What the task asks: Repeat these records exactly, pictures excluded.

(Scene comparison data)
▬▬▬▬▬▬▬▬▬▬

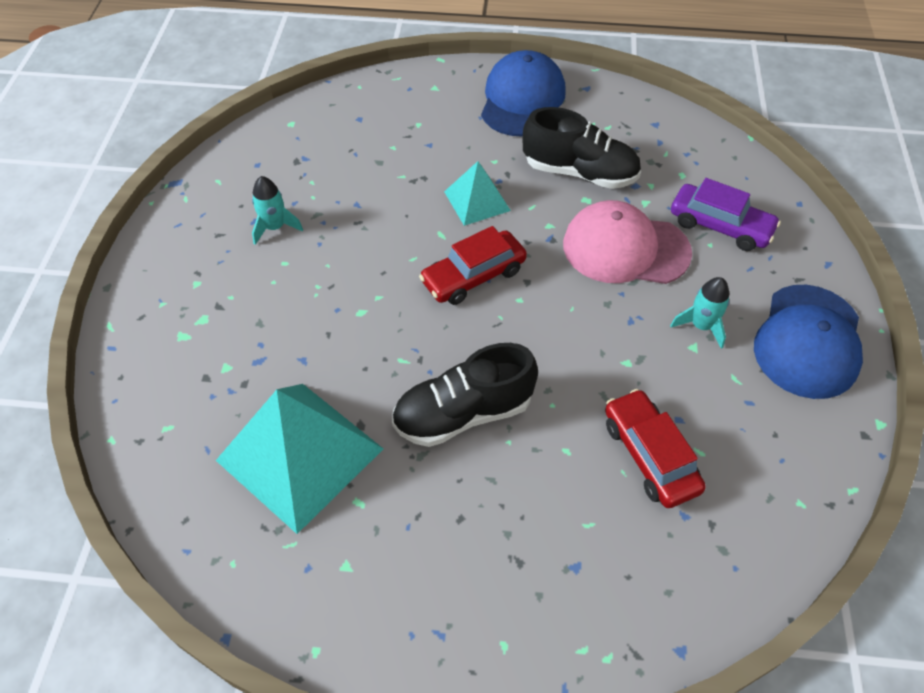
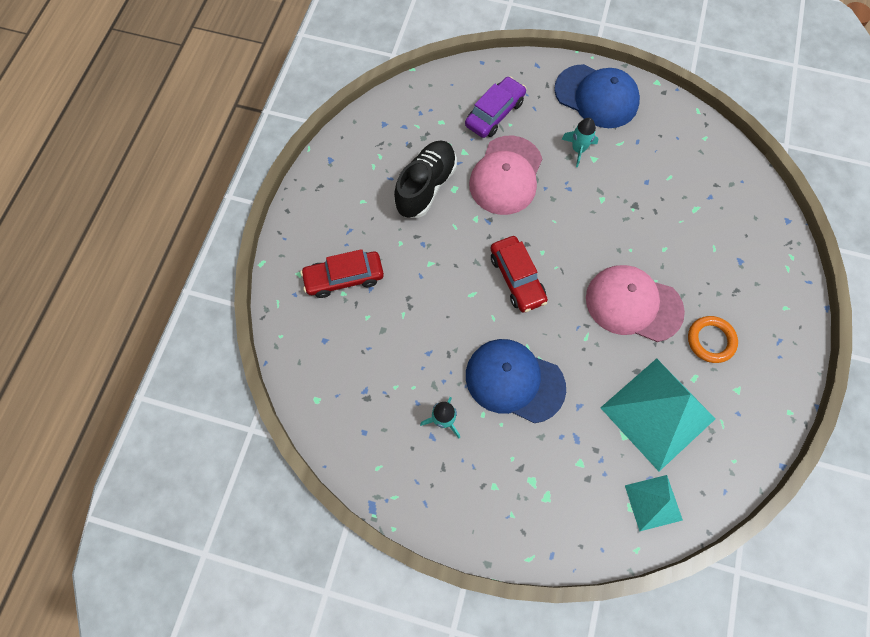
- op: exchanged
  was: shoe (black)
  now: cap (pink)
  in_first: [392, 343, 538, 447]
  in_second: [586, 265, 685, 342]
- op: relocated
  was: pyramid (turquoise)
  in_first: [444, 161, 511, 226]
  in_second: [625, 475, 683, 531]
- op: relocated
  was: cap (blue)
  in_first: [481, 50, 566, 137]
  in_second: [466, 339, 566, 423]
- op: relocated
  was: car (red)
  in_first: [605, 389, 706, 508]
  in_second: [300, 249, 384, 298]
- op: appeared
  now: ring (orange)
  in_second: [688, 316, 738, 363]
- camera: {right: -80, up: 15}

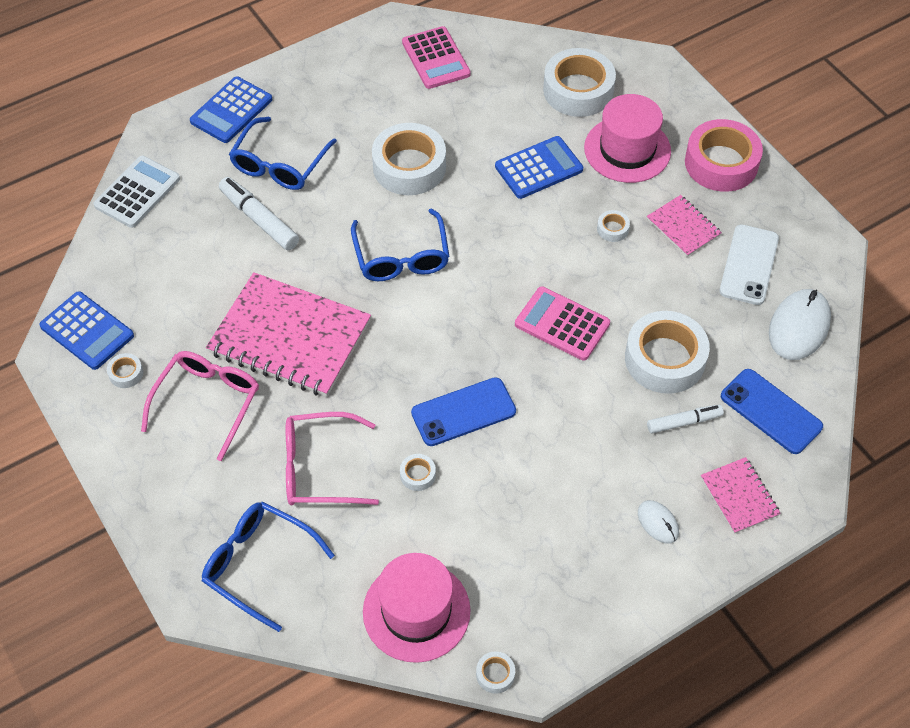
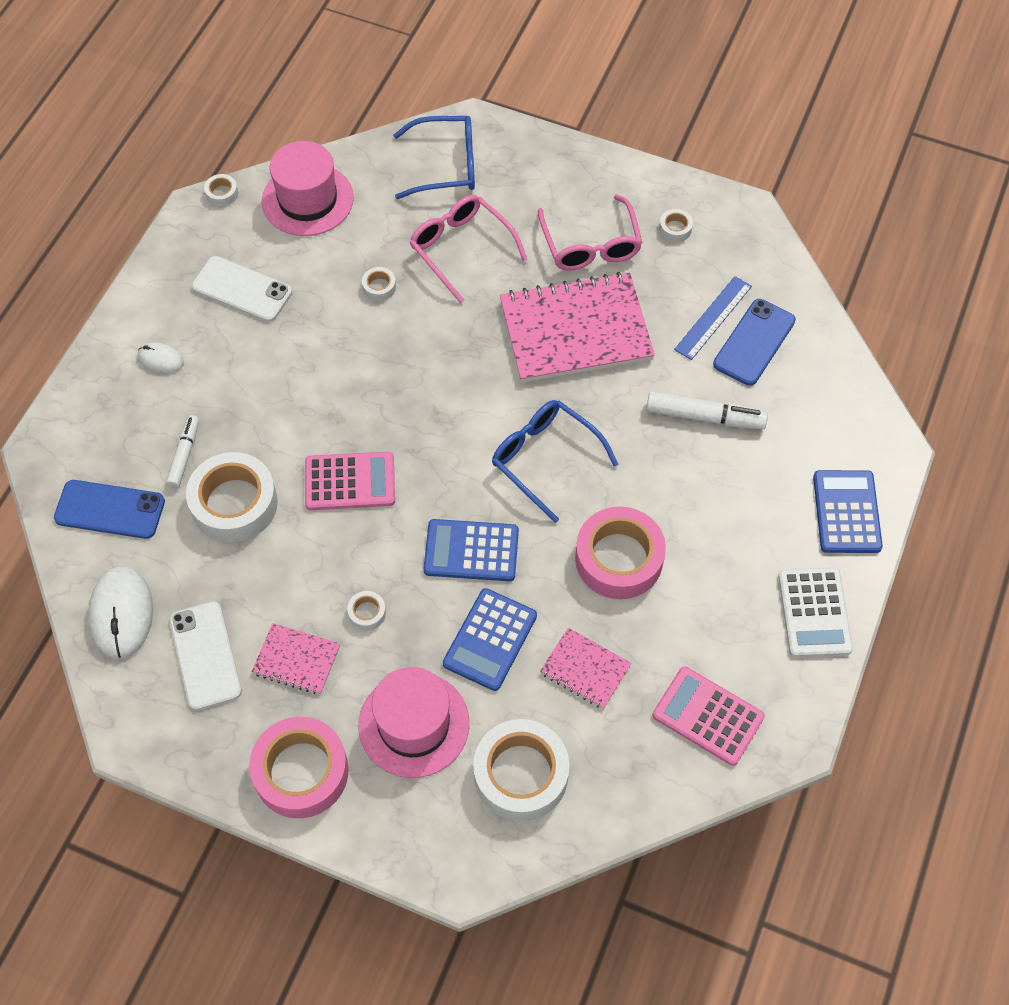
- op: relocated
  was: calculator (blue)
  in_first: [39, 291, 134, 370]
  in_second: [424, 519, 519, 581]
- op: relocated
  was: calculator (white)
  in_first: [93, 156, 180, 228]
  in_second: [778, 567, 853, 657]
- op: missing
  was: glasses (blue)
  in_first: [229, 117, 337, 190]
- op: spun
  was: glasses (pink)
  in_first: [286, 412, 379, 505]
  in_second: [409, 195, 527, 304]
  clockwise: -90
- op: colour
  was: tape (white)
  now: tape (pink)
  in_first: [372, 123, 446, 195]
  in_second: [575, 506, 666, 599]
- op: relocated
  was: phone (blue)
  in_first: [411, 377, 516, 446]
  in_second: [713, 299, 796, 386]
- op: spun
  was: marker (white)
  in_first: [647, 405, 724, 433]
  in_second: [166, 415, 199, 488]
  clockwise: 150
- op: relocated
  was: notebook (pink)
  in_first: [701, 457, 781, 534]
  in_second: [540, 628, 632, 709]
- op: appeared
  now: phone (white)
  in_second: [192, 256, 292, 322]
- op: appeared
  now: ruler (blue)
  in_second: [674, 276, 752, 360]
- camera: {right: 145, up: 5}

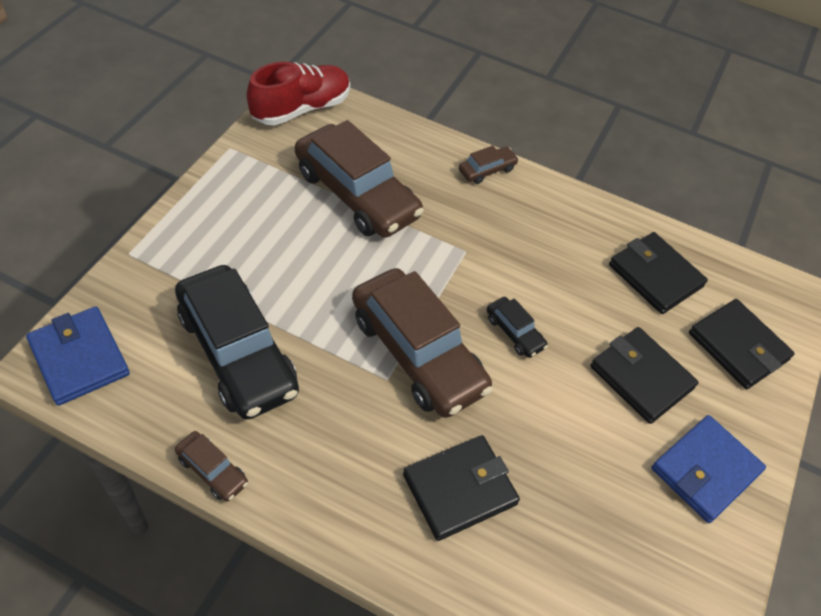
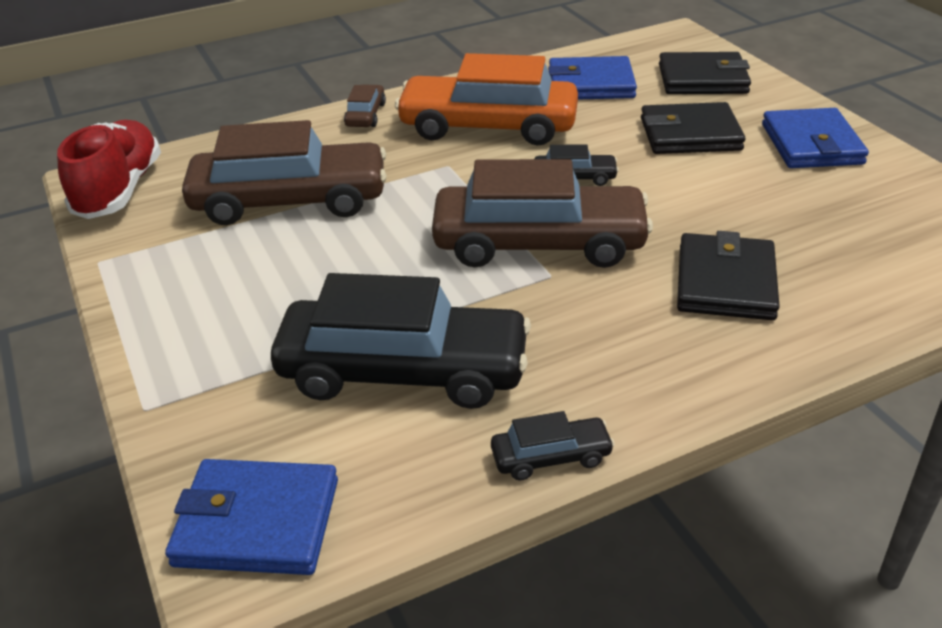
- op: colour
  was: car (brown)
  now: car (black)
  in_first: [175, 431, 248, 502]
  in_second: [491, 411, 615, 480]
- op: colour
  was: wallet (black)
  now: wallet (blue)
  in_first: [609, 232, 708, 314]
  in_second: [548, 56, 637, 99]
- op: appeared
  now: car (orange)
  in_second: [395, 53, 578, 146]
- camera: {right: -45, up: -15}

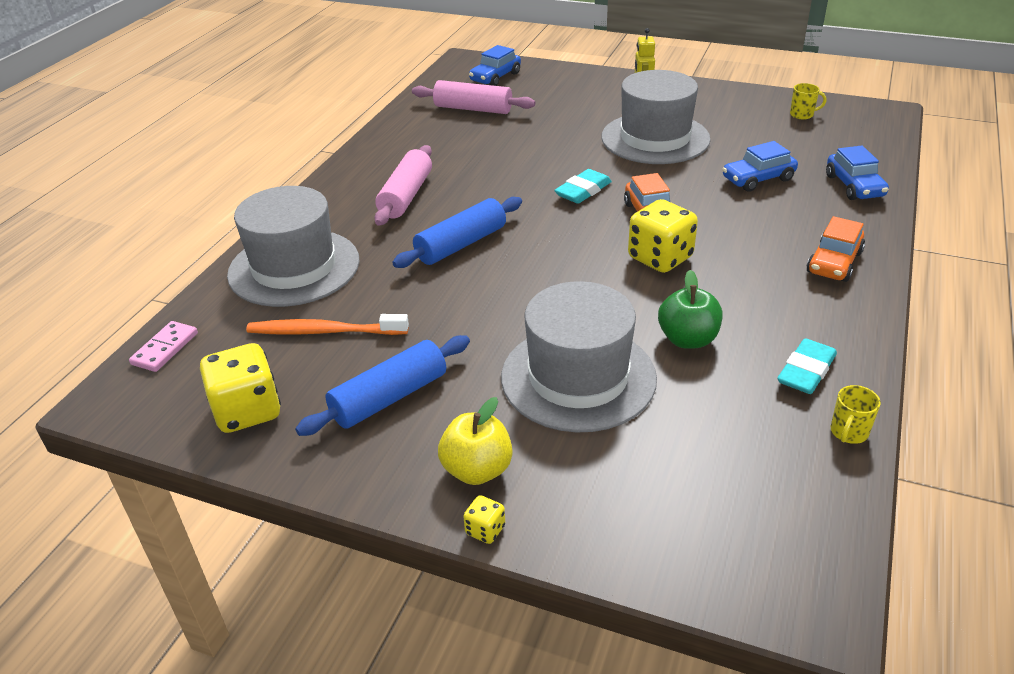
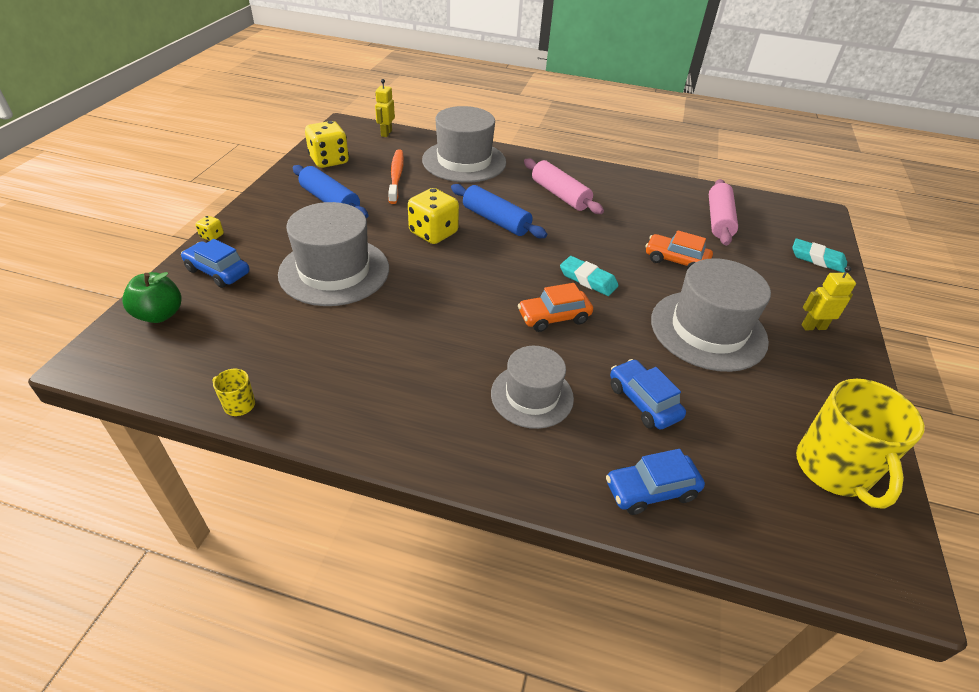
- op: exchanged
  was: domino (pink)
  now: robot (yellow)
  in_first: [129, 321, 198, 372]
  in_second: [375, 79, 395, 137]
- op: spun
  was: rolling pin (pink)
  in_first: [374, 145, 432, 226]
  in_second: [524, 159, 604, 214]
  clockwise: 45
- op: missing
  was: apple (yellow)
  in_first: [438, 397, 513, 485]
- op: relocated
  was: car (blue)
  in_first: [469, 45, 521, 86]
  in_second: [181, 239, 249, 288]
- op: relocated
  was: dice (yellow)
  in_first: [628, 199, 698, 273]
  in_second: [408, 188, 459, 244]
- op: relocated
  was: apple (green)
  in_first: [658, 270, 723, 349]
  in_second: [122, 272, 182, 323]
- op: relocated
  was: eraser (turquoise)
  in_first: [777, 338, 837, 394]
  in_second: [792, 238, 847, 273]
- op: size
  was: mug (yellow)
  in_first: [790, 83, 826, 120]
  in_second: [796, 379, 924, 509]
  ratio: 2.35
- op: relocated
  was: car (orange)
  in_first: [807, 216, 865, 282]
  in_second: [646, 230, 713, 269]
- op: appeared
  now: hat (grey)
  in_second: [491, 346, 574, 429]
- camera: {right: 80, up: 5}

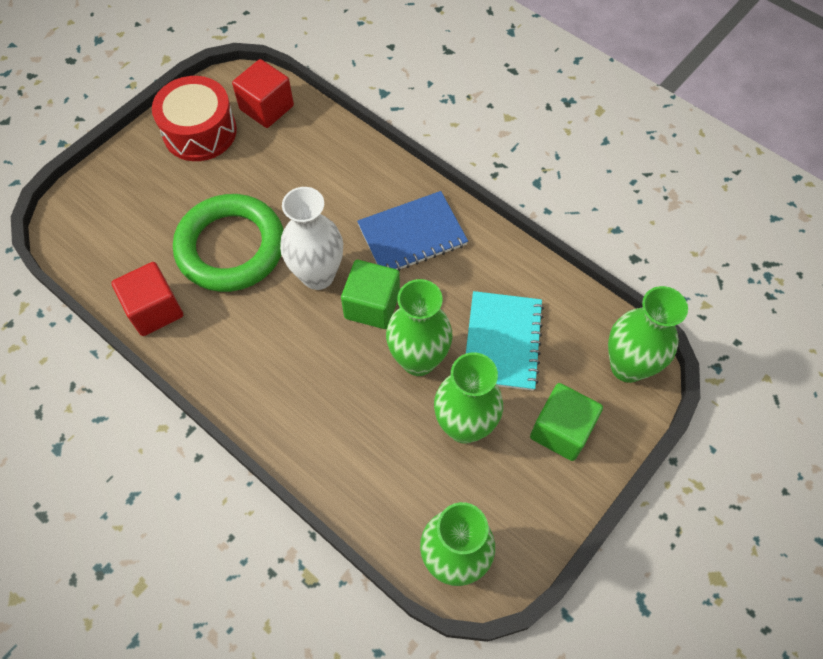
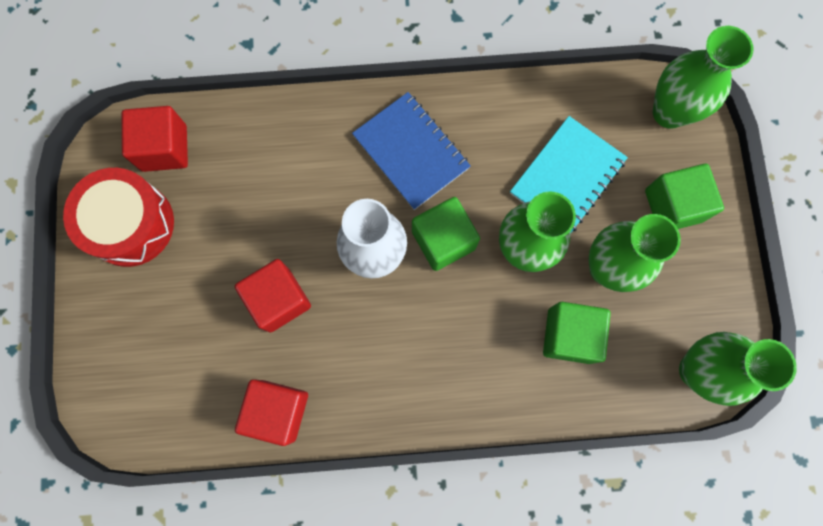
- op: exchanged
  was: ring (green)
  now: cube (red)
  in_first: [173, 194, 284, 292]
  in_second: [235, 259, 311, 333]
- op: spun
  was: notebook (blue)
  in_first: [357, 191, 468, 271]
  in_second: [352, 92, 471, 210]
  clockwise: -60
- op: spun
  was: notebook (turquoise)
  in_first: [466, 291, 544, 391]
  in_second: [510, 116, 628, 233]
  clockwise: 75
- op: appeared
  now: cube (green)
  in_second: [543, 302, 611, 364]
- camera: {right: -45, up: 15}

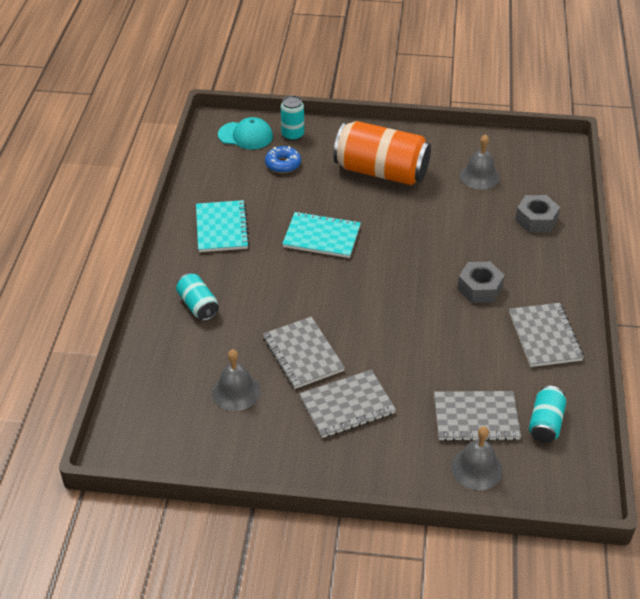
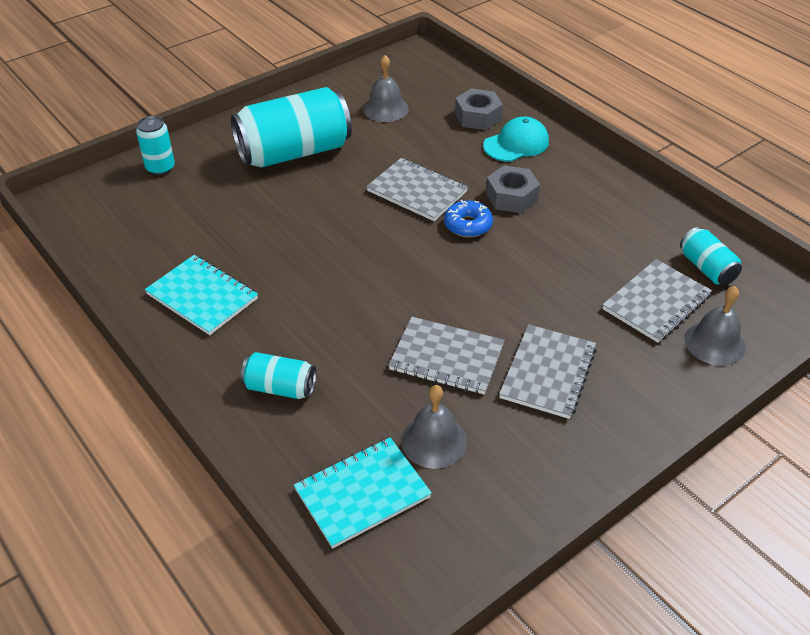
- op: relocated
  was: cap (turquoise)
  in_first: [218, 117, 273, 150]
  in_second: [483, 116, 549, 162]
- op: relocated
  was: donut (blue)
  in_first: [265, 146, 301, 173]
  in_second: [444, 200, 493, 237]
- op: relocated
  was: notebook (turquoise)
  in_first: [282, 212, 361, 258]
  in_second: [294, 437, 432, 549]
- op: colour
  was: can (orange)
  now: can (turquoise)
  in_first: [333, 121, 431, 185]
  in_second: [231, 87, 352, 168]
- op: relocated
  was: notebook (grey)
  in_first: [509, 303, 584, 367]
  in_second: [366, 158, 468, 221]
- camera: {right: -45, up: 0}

▬▬▬▬▬▬▬▬▬▬

Output:
- op: exchanged
  was: shoe (black)
  now: cap (pink)
  in_first: [392, 343, 538, 447]
  in_second: [586, 265, 685, 342]
- op: relocated
  was: pyramid (turquoise)
  in_first: [444, 161, 511, 226]
  in_second: [625, 475, 683, 531]
- op: relocated
  was: cap (blue)
  in_first: [481, 50, 566, 137]
  in_second: [466, 339, 566, 423]
- op: relocated
  was: car (red)
  in_first: [605, 389, 706, 508]
  in_second: [300, 249, 384, 298]
- op: appeared
  now: ring (orange)
  in_second: [688, 316, 738, 363]
- camera: {right: -80, up: 15}

- op: relocated
  was: calculator (blue)
  in_first: [39, 291, 134, 370]
  in_second: [424, 519, 519, 581]
- op: relocated
  was: calculator (white)
  in_first: [93, 156, 180, 228]
  in_second: [778, 567, 853, 657]
- op: missing
  was: glasses (blue)
  in_first: [229, 117, 337, 190]
- op: spun
  was: glasses (pink)
  in_first: [286, 412, 379, 505]
  in_second: [409, 195, 527, 304]
  clockwise: -90
- op: colour
  was: tape (white)
  now: tape (pink)
  in_first: [372, 123, 446, 195]
  in_second: [575, 506, 666, 599]
- op: relocated
  was: phone (blue)
  in_first: [411, 377, 516, 446]
  in_second: [713, 299, 796, 386]
- op: spun
  was: marker (white)
  in_first: [647, 405, 724, 433]
  in_second: [166, 415, 199, 488]
  clockwise: 150
- op: relocated
  was: notebook (pink)
  in_first: [701, 457, 781, 534]
  in_second: [540, 628, 632, 709]
- op: appeared
  now: phone (white)
  in_second: [192, 256, 292, 322]
- op: appeared
  now: ruler (blue)
  in_second: [674, 276, 752, 360]
- camera: {right: 145, up: 5}

- op: colour
  was: car (brown)
  now: car (black)
  in_first: [175, 431, 248, 502]
  in_second: [491, 411, 615, 480]
- op: colour
  was: wallet (black)
  now: wallet (blue)
  in_first: [609, 232, 708, 314]
  in_second: [548, 56, 637, 99]
- op: appeared
  now: car (orange)
  in_second: [395, 53, 578, 146]
- camera: {right: -45, up: -15}

- op: exchanged
  was: domino (pink)
  now: robot (yellow)
  in_first: [129, 321, 198, 372]
  in_second: [375, 79, 395, 137]
- op: spun
  was: rolling pin (pink)
  in_first: [374, 145, 432, 226]
  in_second: [524, 159, 604, 214]
  clockwise: 45
- op: missing
  was: apple (yellow)
  in_first: [438, 397, 513, 485]
- op: relocated
  was: car (blue)
  in_first: [469, 45, 521, 86]
  in_second: [181, 239, 249, 288]
- op: relocated
  was: dice (yellow)
  in_first: [628, 199, 698, 273]
  in_second: [408, 188, 459, 244]
- op: relocated
  was: apple (green)
  in_first: [658, 270, 723, 349]
  in_second: [122, 272, 182, 323]
- op: relocated
  was: eraser (turquoise)
  in_first: [777, 338, 837, 394]
  in_second: [792, 238, 847, 273]
- op: size
  was: mug (yellow)
  in_first: [790, 83, 826, 120]
  in_second: [796, 379, 924, 509]
  ratio: 2.35
- op: relocated
  was: car (orange)
  in_first: [807, 216, 865, 282]
  in_second: [646, 230, 713, 269]
- op: appeared
  now: hat (grey)
  in_second: [491, 346, 574, 429]
- camera: {right: 80, up: 5}

- op: exchanged
  was: ring (green)
  now: cube (red)
  in_first: [173, 194, 284, 292]
  in_second: [235, 259, 311, 333]
- op: spun
  was: notebook (blue)
  in_first: [357, 191, 468, 271]
  in_second: [352, 92, 471, 210]
  clockwise: -60
- op: spun
  was: notebook (turquoise)
  in_first: [466, 291, 544, 391]
  in_second: [510, 116, 628, 233]
  clockwise: 75
- op: appeared
  now: cube (green)
  in_second: [543, 302, 611, 364]
- camera: {right: -45, up: 15}

- op: relocated
  was: cap (turquoise)
  in_first: [218, 117, 273, 150]
  in_second: [483, 116, 549, 162]
- op: relocated
  was: donut (blue)
  in_first: [265, 146, 301, 173]
  in_second: [444, 200, 493, 237]
- op: relocated
  was: notebook (turquoise)
  in_first: [282, 212, 361, 258]
  in_second: [294, 437, 432, 549]
- op: colour
  was: can (orange)
  now: can (turquoise)
  in_first: [333, 121, 431, 185]
  in_second: [231, 87, 352, 168]
- op: relocated
  was: notebook (grey)
  in_first: [509, 303, 584, 367]
  in_second: [366, 158, 468, 221]
- camera: {right: -45, up: 0}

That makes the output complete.